━━━ MATERIAL PROVIDED ━━━

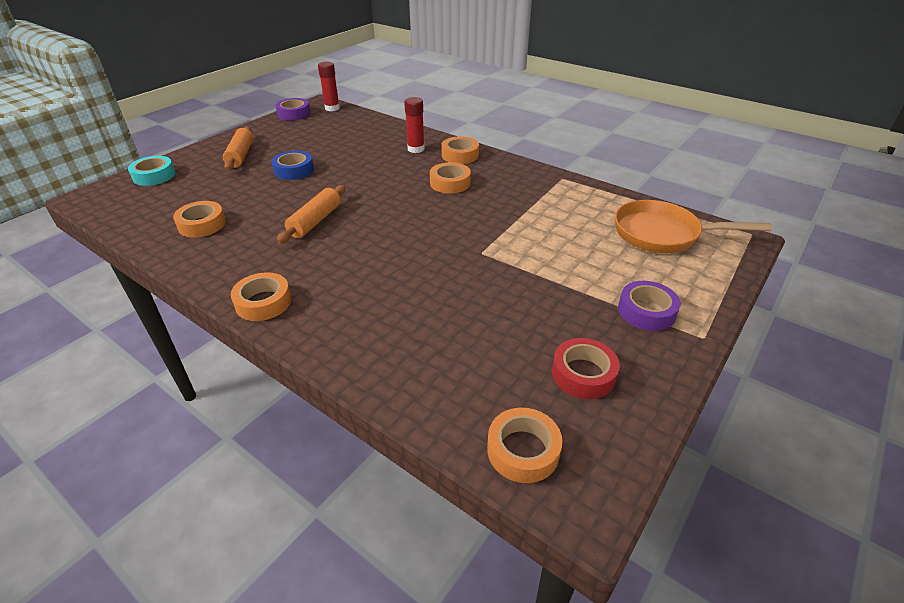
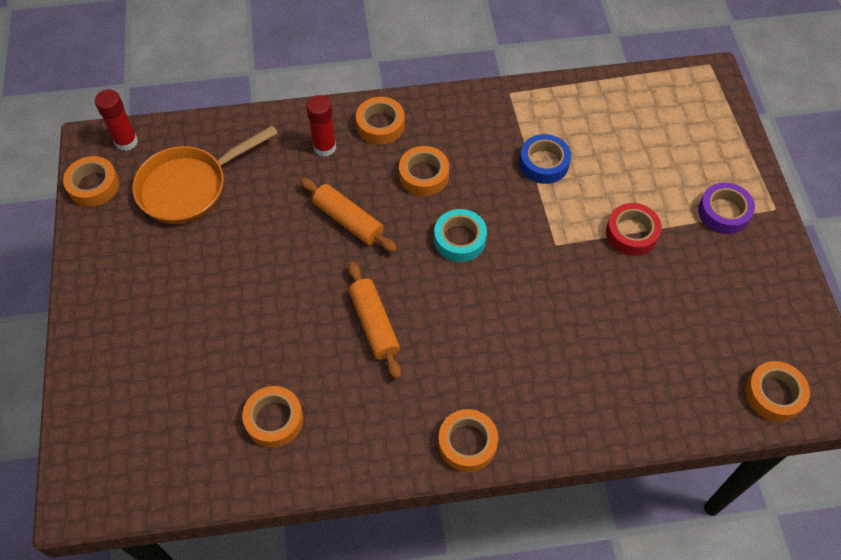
camera: 45 degrees left, 20 degrees up
(154, 176) = (100, 409): turquoise tape -> turquoise tape (460, 239)
(241, 155) = (148, 301): orange rolling pin -> orange rolling pin (348, 221)
(294, 114) = (94, 185): purple tape -> orange tape
(294, 170) = (246, 276): blue tape -> blue tape (544, 163)
(583, 374) = (744, 305): red tape -> red tape (631, 233)
(663, 234) = (656, 113): orange pan -> orange pan (189, 187)

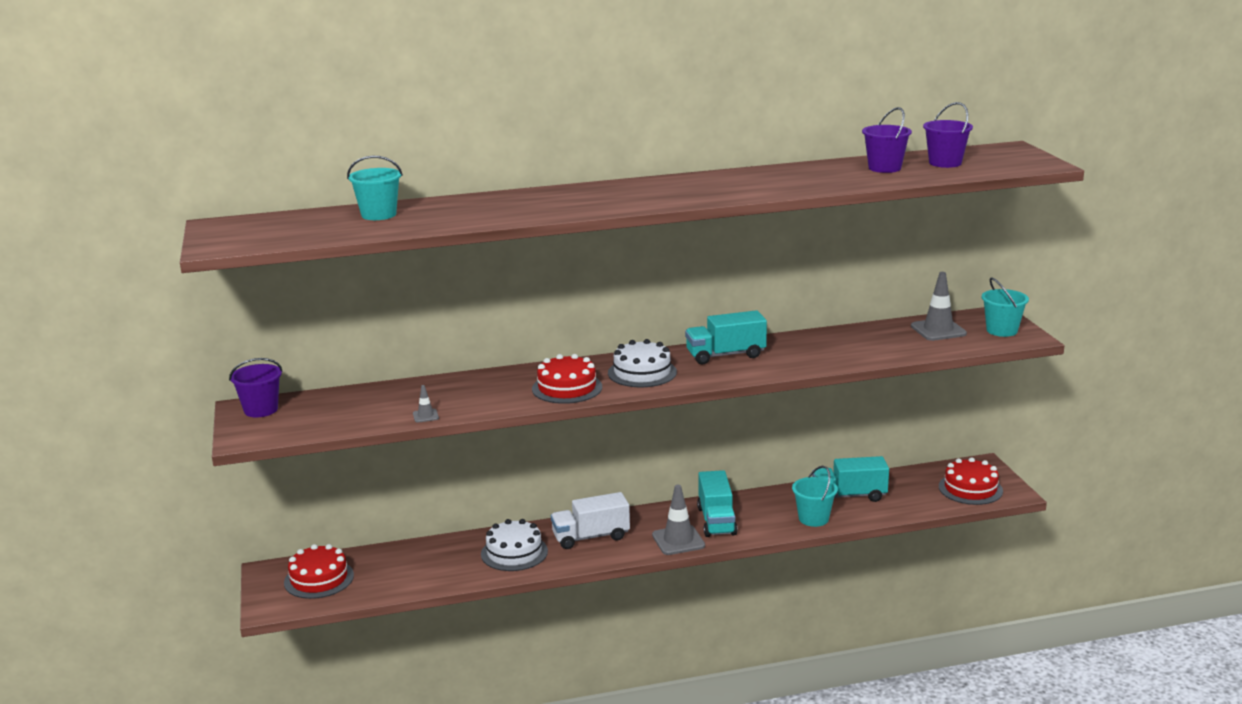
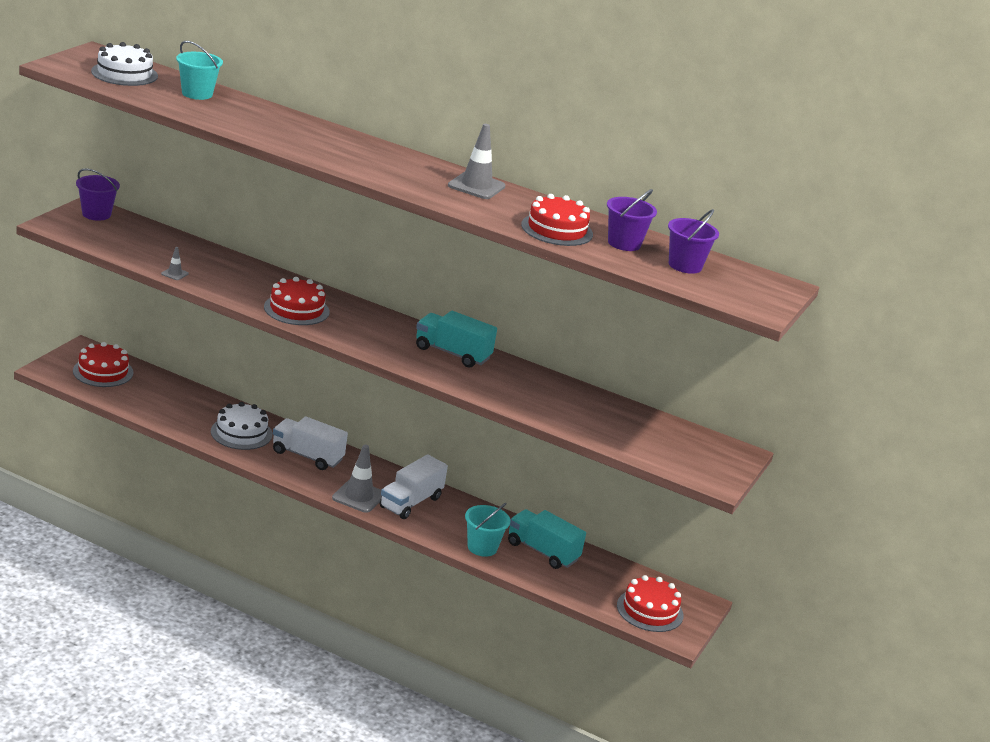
camera: 35 degrees right, 5 degrees up
(642, 372) = (368, 329): white cake -> white cake (124, 73)
(716, 521) = (411, 502): turquoise truck -> white truck
(833, 179) = (557, 229): none -> red cake
(938, 330) = (658, 434): grey traffic cone -> grey traffic cone (476, 186)
(1002, 330) = (710, 465): turquoise bucket -> none

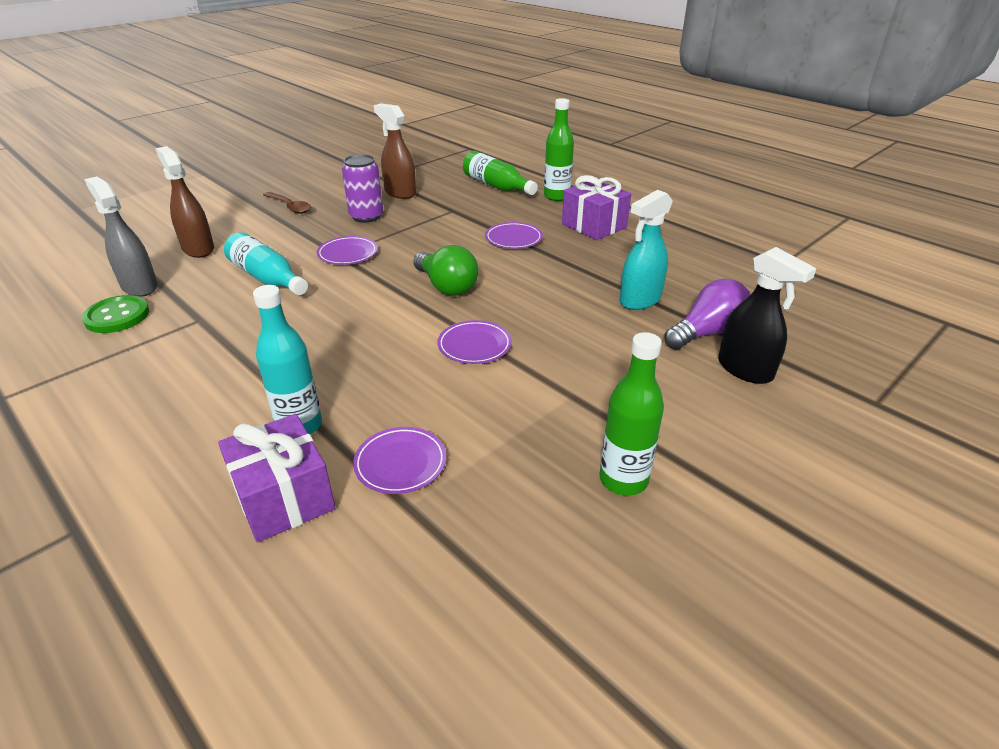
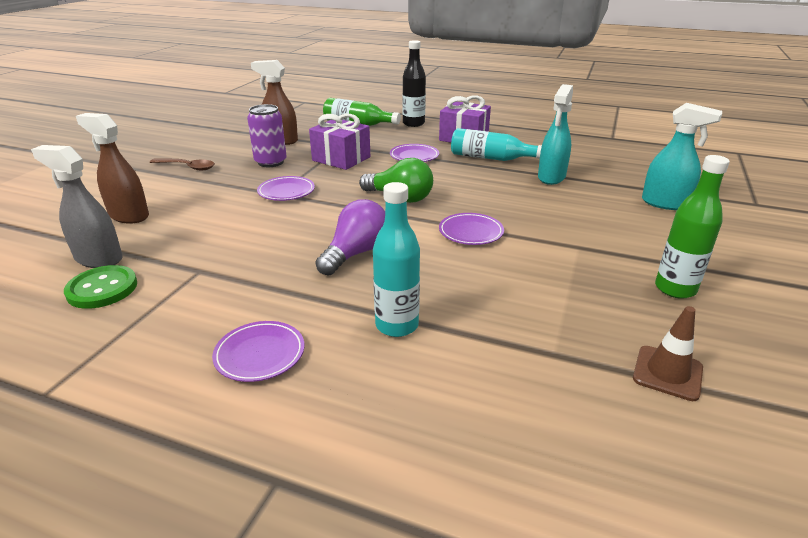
camera: 25 degrees left, 5 degrees down
(267, 278) = (230, 224): turquoise bottle -> turquoise bottle (491, 158)
(284, 497) = (448, 382): purple gift -> purple gift (341, 159)
(400, 463) = (512, 327): purple plate -> purple plate (260, 354)
(498, 570) = (667, 373): none -> brown traffic cone
(556, 196) = (413, 123): green bottle -> black bottle
(707, 333) = (617, 187): purple light bulb -> purple light bulb (356, 253)
(745, 369) = (665, 203): black spray bottle -> turquoise spray bottle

━━━

EXERCISE
The expected answer is every line in the data above that carries the string "none".

WRITTEN RESPONSE
(833, 179) = (557, 229): none -> red cake
(1002, 330) = (710, 465): turquoise bucket -> none
(498, 570) = (667, 373): none -> brown traffic cone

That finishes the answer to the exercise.